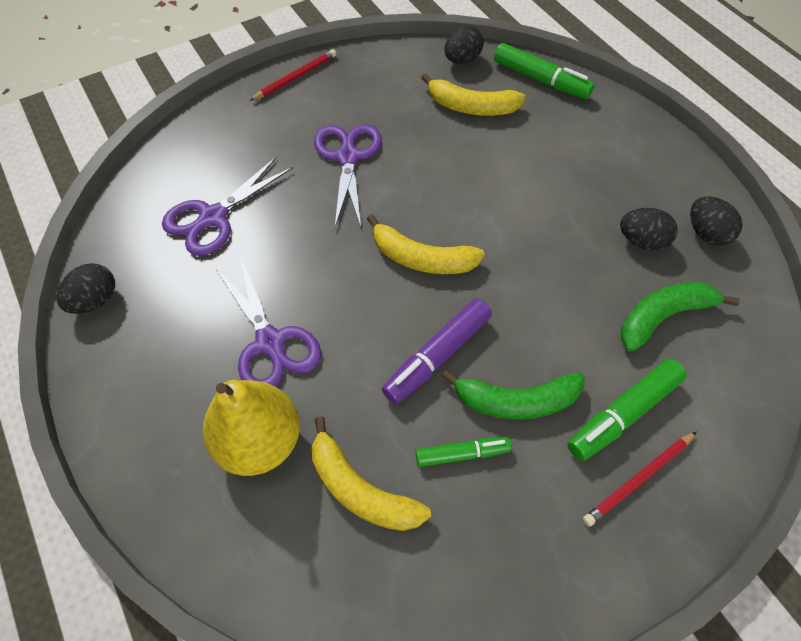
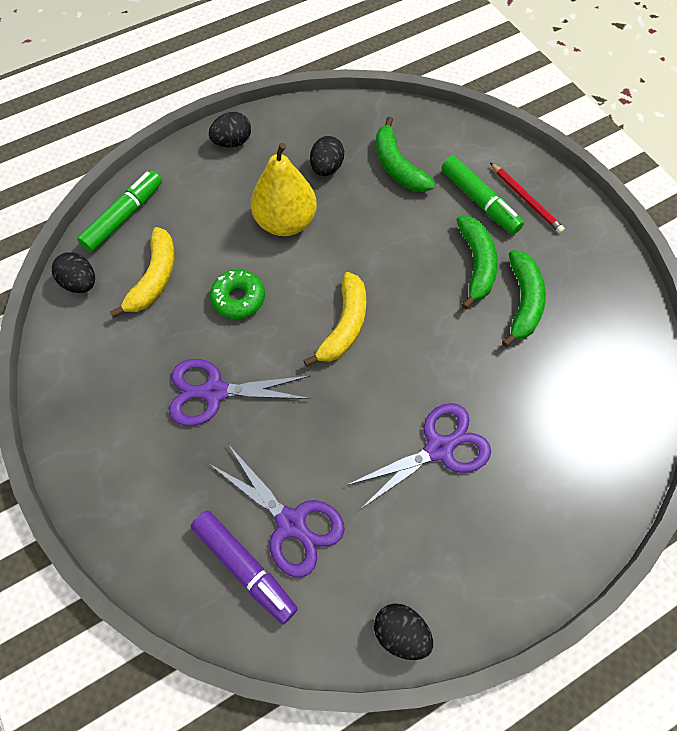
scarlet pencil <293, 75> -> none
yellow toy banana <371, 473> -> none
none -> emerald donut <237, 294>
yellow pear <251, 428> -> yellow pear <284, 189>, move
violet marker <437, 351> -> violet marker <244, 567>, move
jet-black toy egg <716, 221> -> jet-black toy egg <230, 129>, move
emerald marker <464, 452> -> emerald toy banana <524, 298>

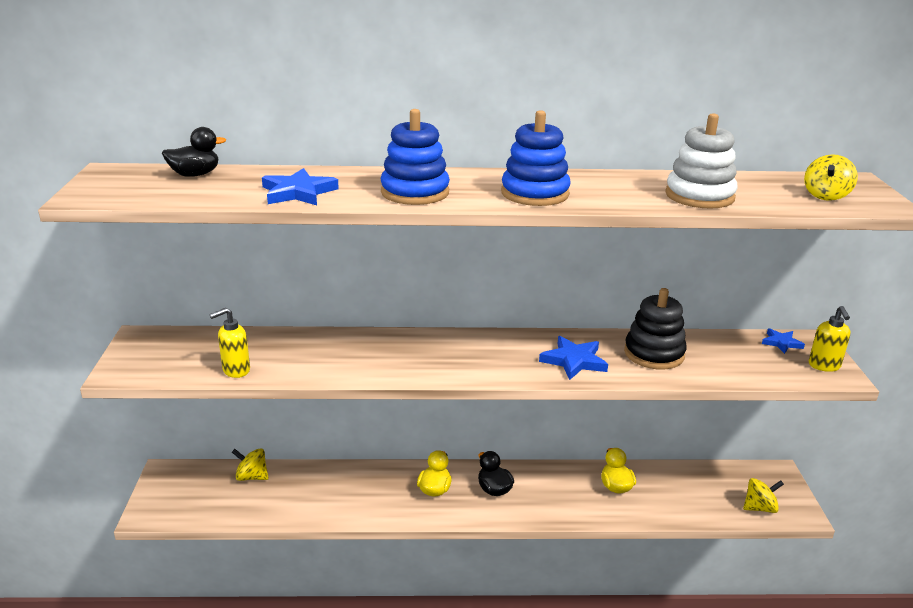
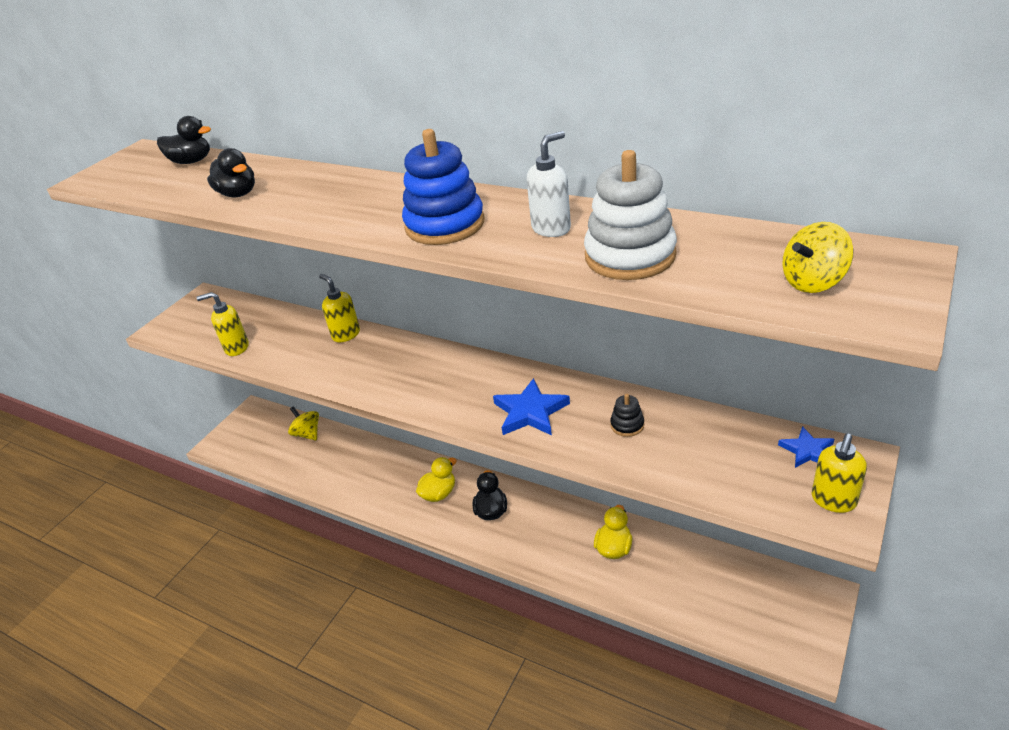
cobalt stacking rings <415, 157> -> none
yellow toy top <763, 495> -> none
none -> yellow soap dispenser <339, 308>
none -> white soap dispenser <548, 184>
cobalt star shape <300, 186> -> jet-black toy duck <231, 172>
jet-black stacking rings <655, 329> -> jet-black stacking rings <627, 415>, x0.46

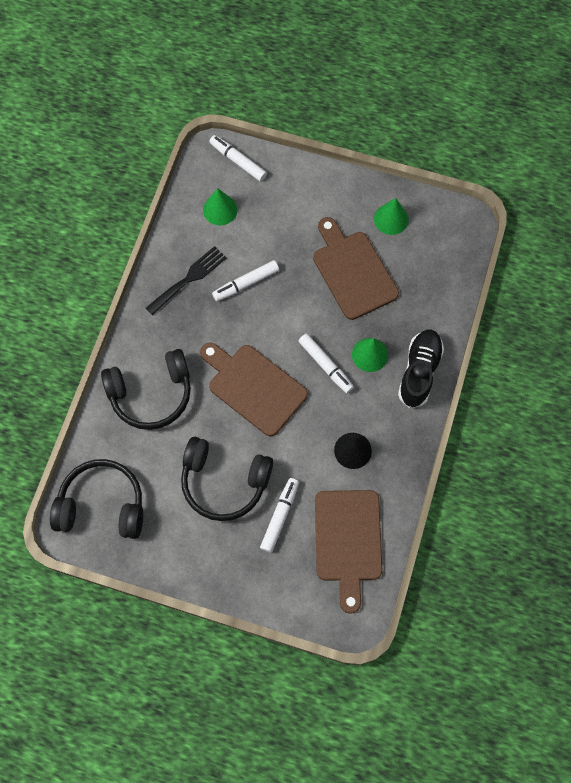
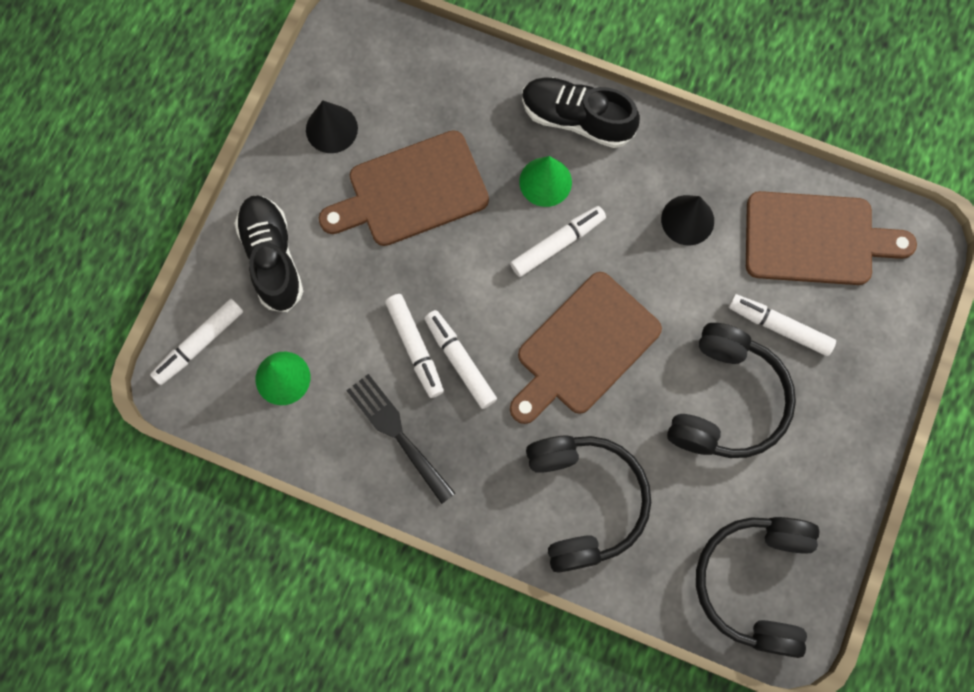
none -> jet-black sneaker <268, 253>
none -> white marker <460, 359>
emerald solid cone <391, 216> -> jet-black solid cone <332, 126>

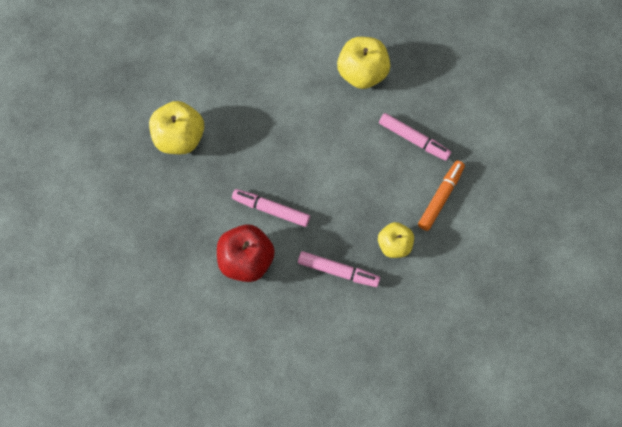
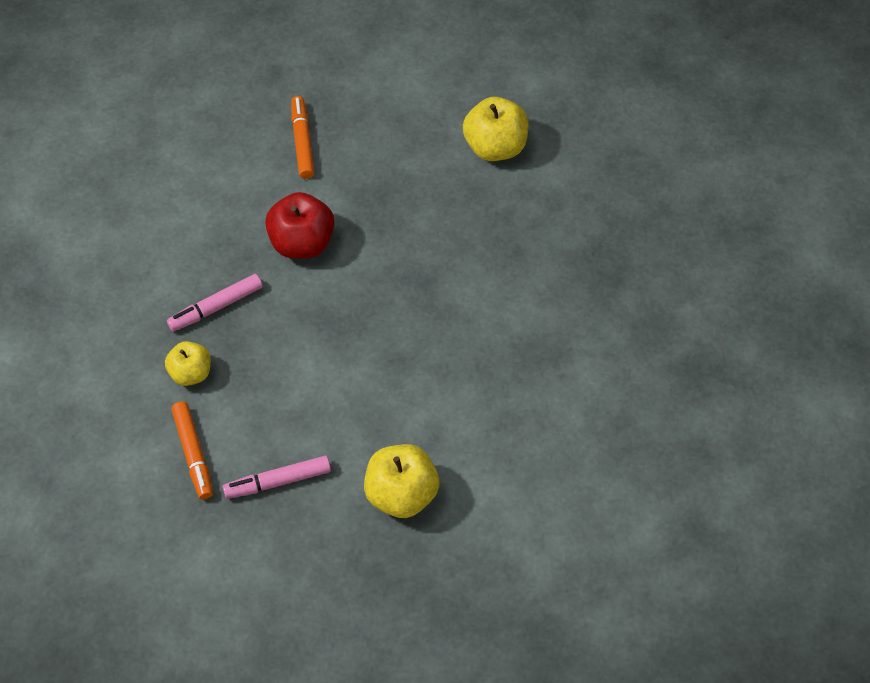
rosy marker <271, 208> -> none
none -> orange marker <302, 137>
yellow apple <176, 127> -> yellow apple <496, 129>, move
+-------+
A faithful copy of the entries above is needed, one that contains no images.

scarlet pencil <293, 75> -> none
yellow toy banana <371, 473> -> none
none -> emerald donut <237, 294>
yellow pear <251, 428> -> yellow pear <284, 189>, move
violet marker <437, 351> -> violet marker <244, 567>, move
jet-black toy egg <716, 221> -> jet-black toy egg <230, 129>, move
emerald marker <464, 452> -> emerald toy banana <524, 298>

cobalt stacking rings <415, 157> -> none
yellow toy top <763, 495> -> none
none -> yellow soap dispenser <339, 308>
none -> white soap dispenser <548, 184>
cobalt star shape <300, 186> -> jet-black toy duck <231, 172>
jet-black stacking rings <655, 329> -> jet-black stacking rings <627, 415>, x0.46

none -> jet-black sneaker <268, 253>
none -> white marker <460, 359>
emerald solid cone <391, 216> -> jet-black solid cone <332, 126>

rosy marker <271, 208> -> none
none -> orange marker <302, 137>
yellow apple <176, 127> -> yellow apple <496, 129>, move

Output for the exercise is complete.